● Given data:
----

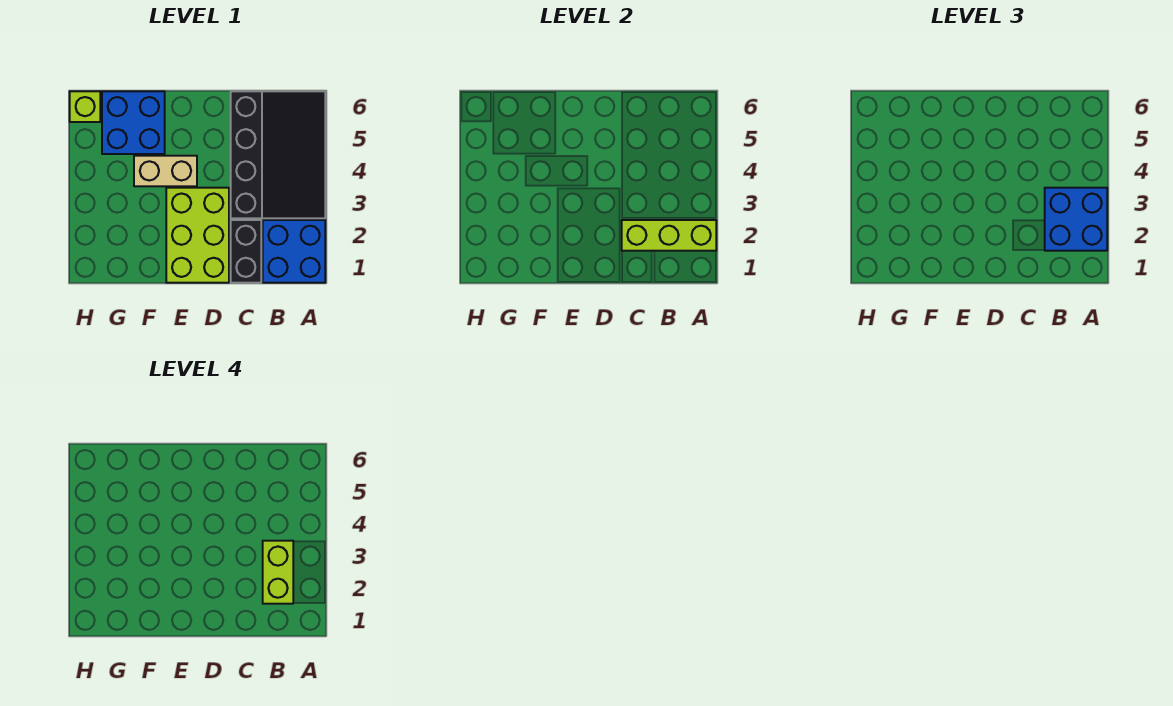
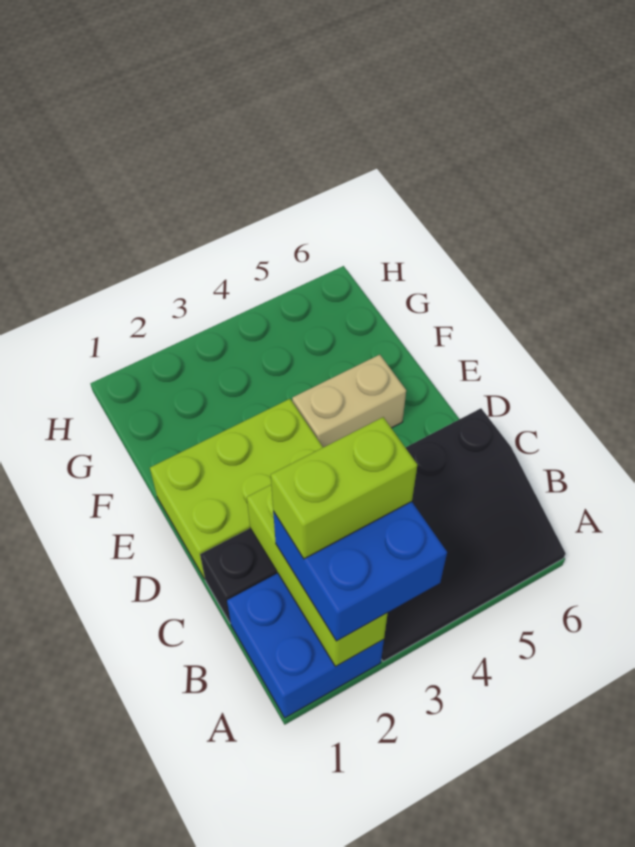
tan brick E4:F4 level 1 -> tan brick E4:E5 level 1
blue brick F5:G6 level 1 -> none
lime brick H6 level 1 -> none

----

● What this task involves: What lines in the data hold the word "none"? Return them.

● Answer space:
blue brick F5:G6 level 1 -> none
lime brick H6 level 1 -> none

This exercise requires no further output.